-- Opening Marker --
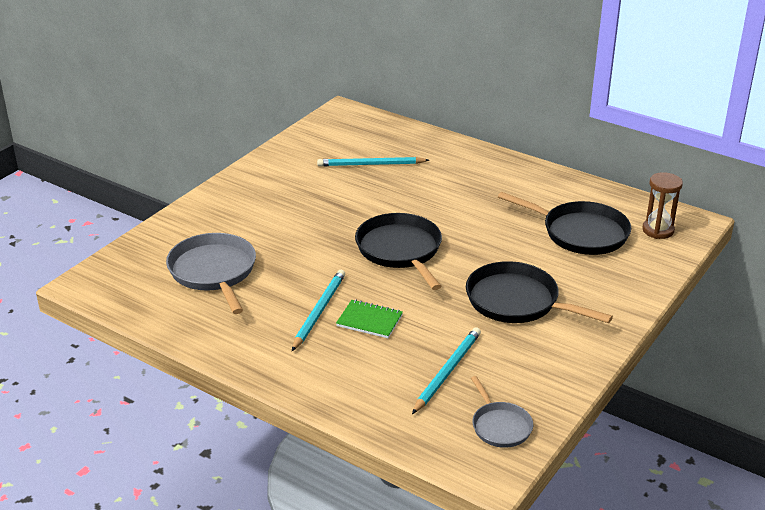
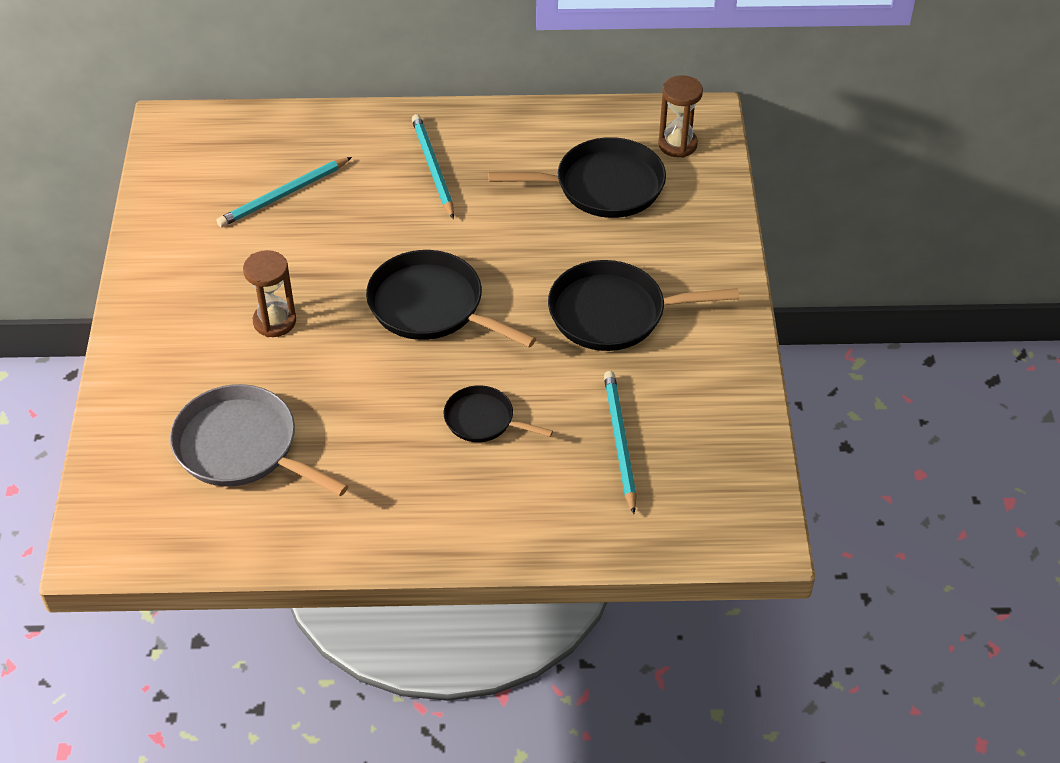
camera: 35 degrees left, 15 degrees up
turquoise pencil [292,270,345,351] -> turquoise pencil moved to [412,114,454,219]
green notebook [336,300,403,338] -> black pan [444,385,553,442]
grey pan [471,376,533,448] -> none
none -> brown hourglass [243,250,296,337]

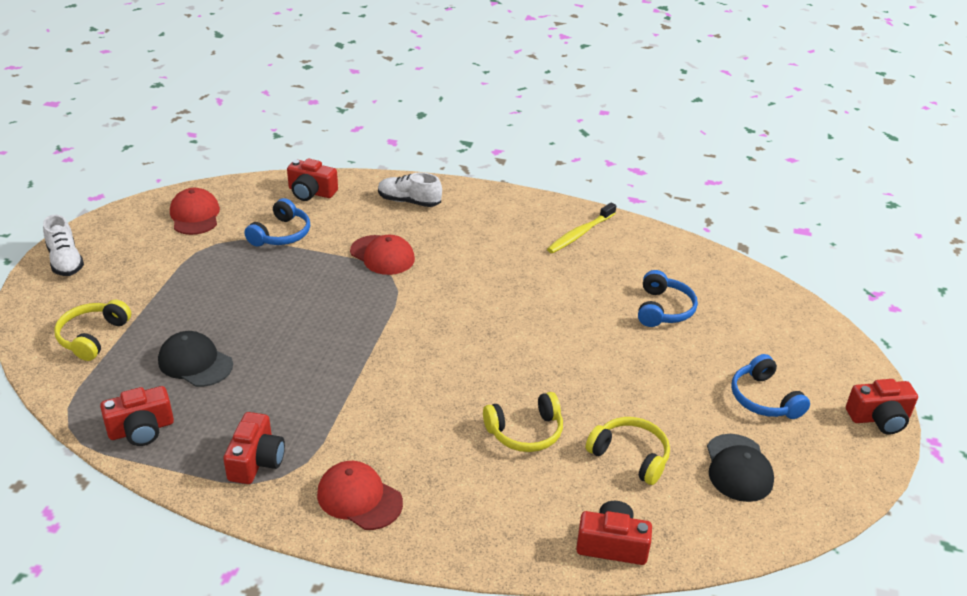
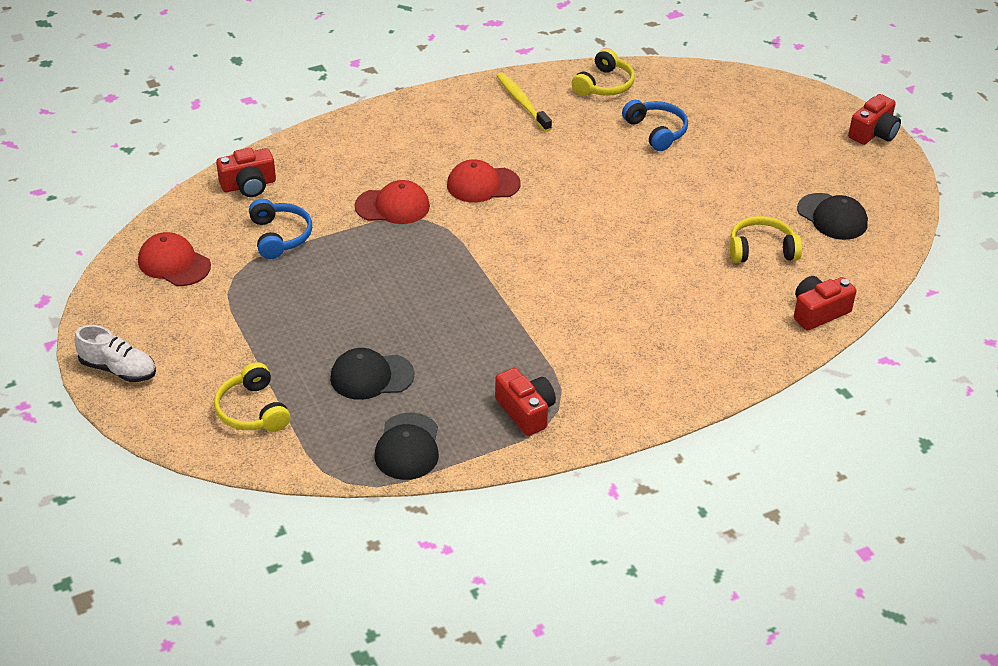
camera: 40 degrees left, 5 degrees up
red camera [100,386,174,446] -> black cap [375,413,439,480]
red cap [317,461,403,530] -> red cap moved to [447,159,520,203]
white shoe [378,172,442,207] -> none
yellow headphones [483,392,563,452] -> yellow headphones moved to [572,48,635,96]
yellow toothbrush [547,203,616,253] -> yellow toothbrush turned 150 degrees clockwise [497,73,552,132]
blue headphones [731,354,810,419] -> none

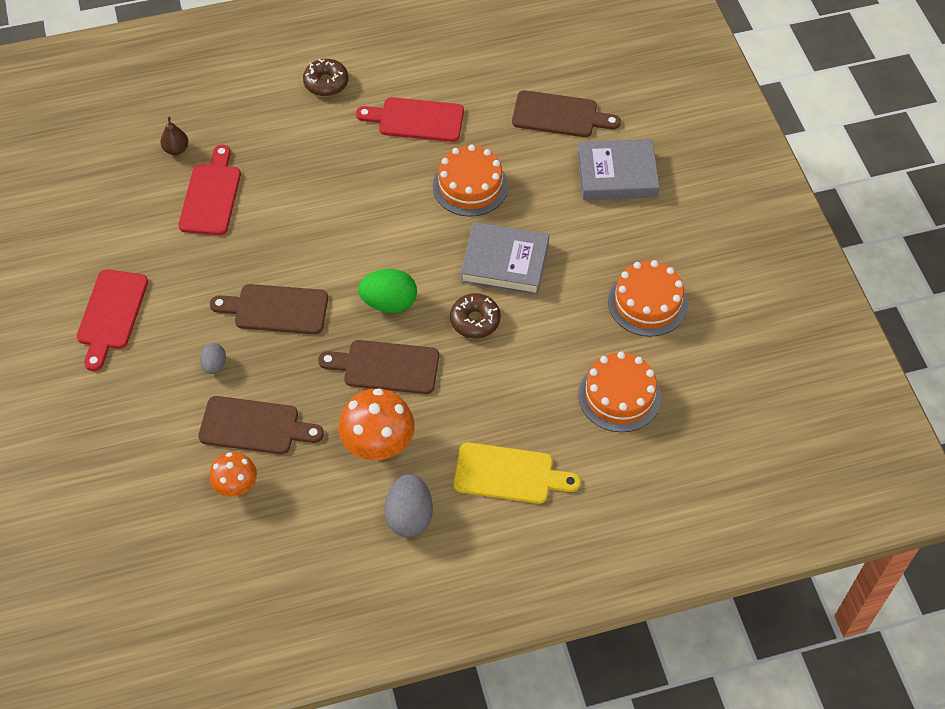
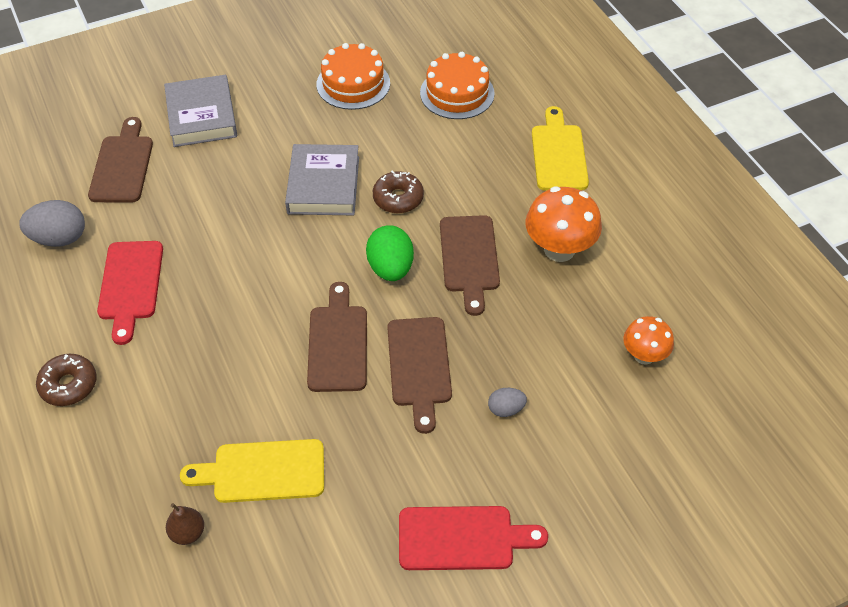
camera: 100 degrees left, 5 degrees down
red cutting board [178,145,241,235] -> yellow cutting board [180,439,324,503]
brown cutting board [198,396,324,454] -> brown cutting board moved to [307,282,367,392]
grey egg [384,474,433,537] -> grey egg moved to [19,200,85,247]
orange cake [433,144,508,217] -> none

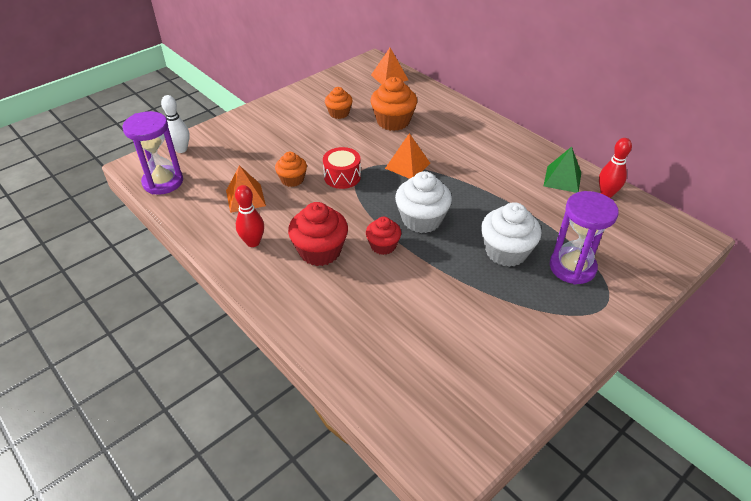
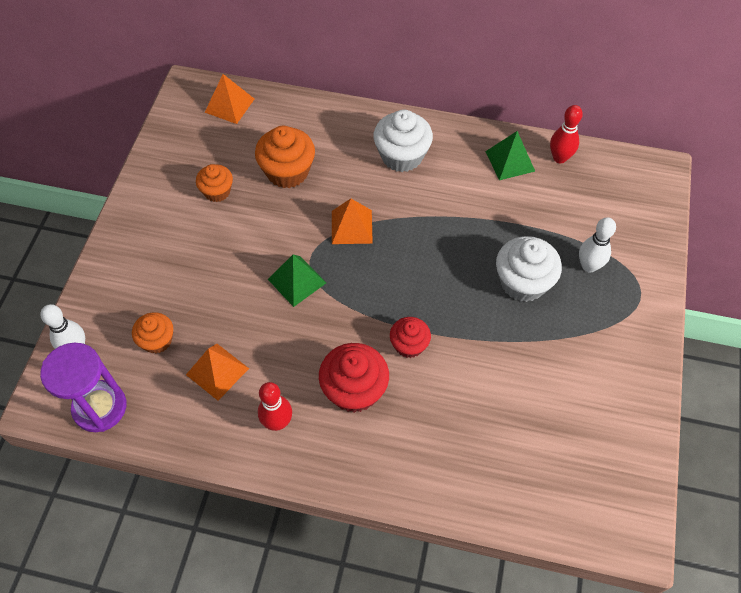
camera: 35 degrees left, 15 degrees up
orange cupcake [275,152,307,187] -> orange cupcake moved to [132,312,173,354]
red drum [323,147,361,189] -> green pyramid [268,255,326,307]
white cupcake [395,171,452,233] -> white cupcake moved to [373,110,433,172]
purple hourglass [550,191,619,284] -> white bowling pin [579,217,616,272]

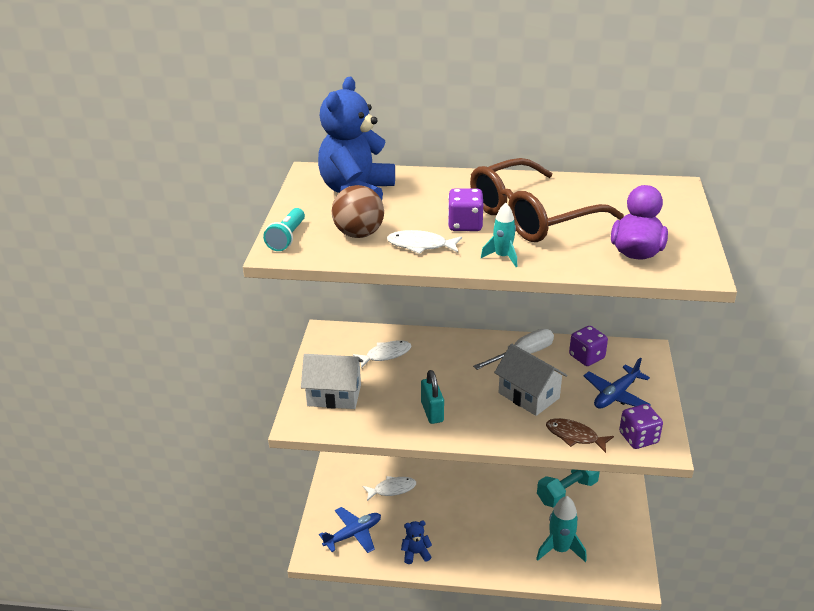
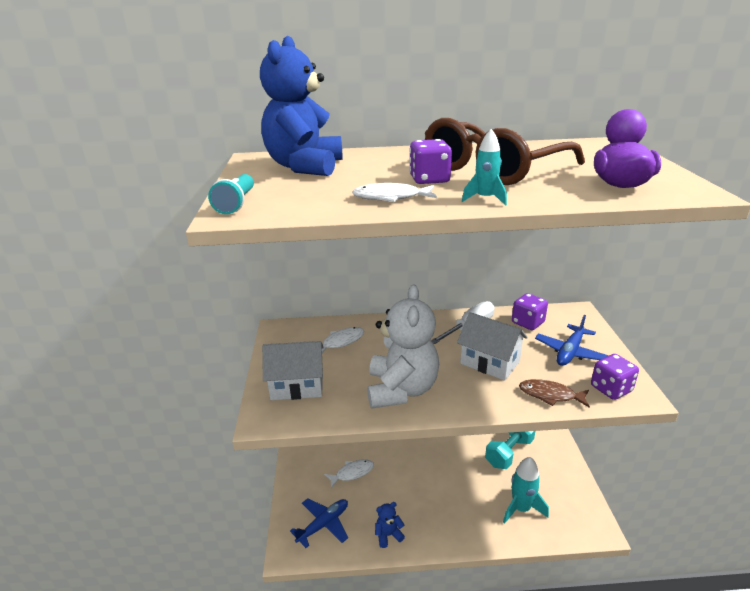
camera: 10 degrees left, 5 degrees down
brown ball [332,185,384,238] -> none
turquoise padlock [421,370,444,424] -> white teddy bear [367,285,439,408]

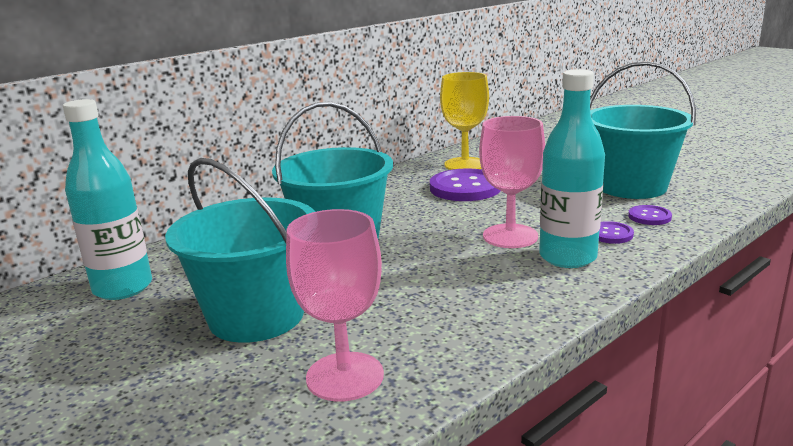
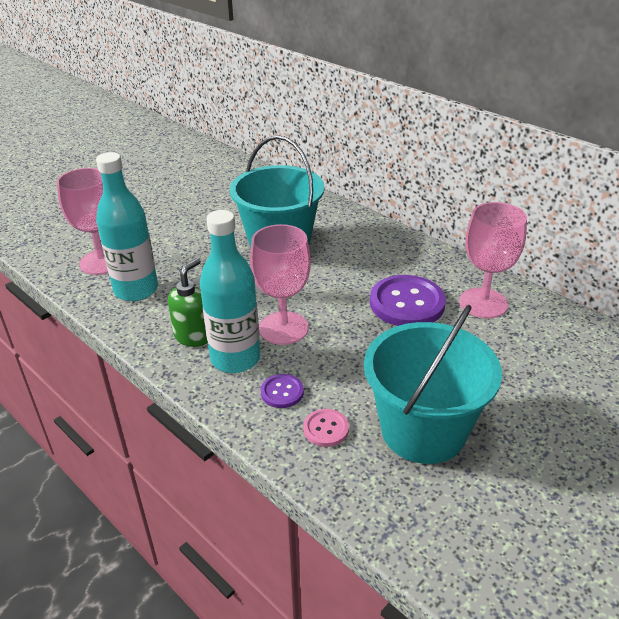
camera: 85 degrees right, 15 degrees up
turquoise bottle [63,99,152,300] -> turquoise bottle moved to [96,152,158,301]
turquoise bucket [165,158,315,343] -> none
yellow goblet [440,72,489,170] -> pink goblet [459,202,527,318]
purple button [628,205,672,225] -> pink button [303,409,349,447]
none -> green soap dispenser [168,258,208,347]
-- Closing Marker --
Task goal - Write out the material above without changing a word, and skip any picture.

Answer to the problem -
camera: 35 degrees left, 15 degrees up
turquoise pencil [292,270,345,351] -> turquoise pencil moved to [412,114,454,219]
green notebook [336,300,403,338] -> black pan [444,385,553,442]
grey pan [471,376,533,448] -> none
none -> brown hourglass [243,250,296,337]

camera: 40 degrees left, 5 degrees up
red camera [100,386,174,446] -> black cap [375,413,439,480]
red cap [317,461,403,530] -> red cap moved to [447,159,520,203]
white shoe [378,172,442,207] -> none
yellow headphones [483,392,563,452] -> yellow headphones moved to [572,48,635,96]
yellow toothbrush [547,203,616,253] -> yellow toothbrush turned 150 degrees clockwise [497,73,552,132]
blue headphones [731,354,810,419] -> none

camera: 100 degrees left, 5 degrees down
red cutting board [178,145,241,235] -> yellow cutting board [180,439,324,503]
brown cutting board [198,396,324,454] -> brown cutting board moved to [307,282,367,392]
grey egg [384,474,433,537] -> grey egg moved to [19,200,85,247]
orange cake [433,144,508,217] -> none

camera: 35 degrees left, 15 degrees up
orange cupcake [275,152,307,187] -> orange cupcake moved to [132,312,173,354]
red drum [323,147,361,189] -> green pyramid [268,255,326,307]
white cupcake [395,171,452,233] -> white cupcake moved to [373,110,433,172]
purple hourglass [550,191,619,284] -> white bowling pin [579,217,616,272]

camera: 10 degrees left, 5 degrees down
brown ball [332,185,384,238] -> none
turquoise padlock [421,370,444,424] -> white teddy bear [367,285,439,408]

camera: 85 degrees right, 15 degrees up
turquoise bottle [63,99,152,300] -> turquoise bottle moved to [96,152,158,301]
turquoise bucket [165,158,315,343] -> none
yellow goblet [440,72,489,170] -> pink goblet [459,202,527,318]
purple button [628,205,672,225] -> pink button [303,409,349,447]
none -> green soap dispenser [168,258,208,347]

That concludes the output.